Excerpted data:
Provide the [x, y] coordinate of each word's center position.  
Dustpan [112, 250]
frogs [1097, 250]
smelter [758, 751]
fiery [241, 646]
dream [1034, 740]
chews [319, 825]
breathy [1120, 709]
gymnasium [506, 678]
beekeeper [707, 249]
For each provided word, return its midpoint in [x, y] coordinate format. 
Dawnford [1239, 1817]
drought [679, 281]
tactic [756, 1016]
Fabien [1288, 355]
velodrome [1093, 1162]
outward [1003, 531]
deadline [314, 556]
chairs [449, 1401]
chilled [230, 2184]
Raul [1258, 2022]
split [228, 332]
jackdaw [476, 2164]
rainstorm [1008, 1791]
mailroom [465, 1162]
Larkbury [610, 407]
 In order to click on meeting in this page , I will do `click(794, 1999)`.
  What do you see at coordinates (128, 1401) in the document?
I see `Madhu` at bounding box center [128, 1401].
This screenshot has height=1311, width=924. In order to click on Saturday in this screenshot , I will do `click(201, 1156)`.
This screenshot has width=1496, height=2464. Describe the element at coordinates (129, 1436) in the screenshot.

Task prompt: Revise all of the material above so that every "click on" reads "select", leaving everything else the same.

Answer:
Provide the [x, y] coordinate of each word's center position.  
Dustpan [112, 250]
frogs [1097, 250]
smelter [758, 751]
fiery [241, 646]
dream [1034, 740]
chews [319, 825]
breathy [1120, 709]
gymnasium [506, 678]
beekeeper [707, 249]
For each provided word, return its midpoint in [x, y] coordinate format. 
Dawnford [1239, 1817]
drought [679, 281]
tactic [756, 1016]
Fabien [1288, 355]
velodrome [1093, 1162]
outward [1003, 531]
deadline [314, 556]
chairs [449, 1401]
chilled [230, 2184]
Raul [1258, 2022]
split [228, 332]
jackdaw [476, 2164]
rainstorm [1008, 1791]
mailroom [465, 1162]
Larkbury [610, 407]
 In order to select meeting in this page , I will do `click(794, 1999)`.
  What do you see at coordinates (128, 1401) in the document?
I see `Madhu` at bounding box center [128, 1401].
This screenshot has height=1311, width=924. In order to select Saturday in this screenshot , I will do `click(201, 1156)`.
This screenshot has width=1496, height=2464. Describe the element at coordinates (129, 1436) in the screenshot.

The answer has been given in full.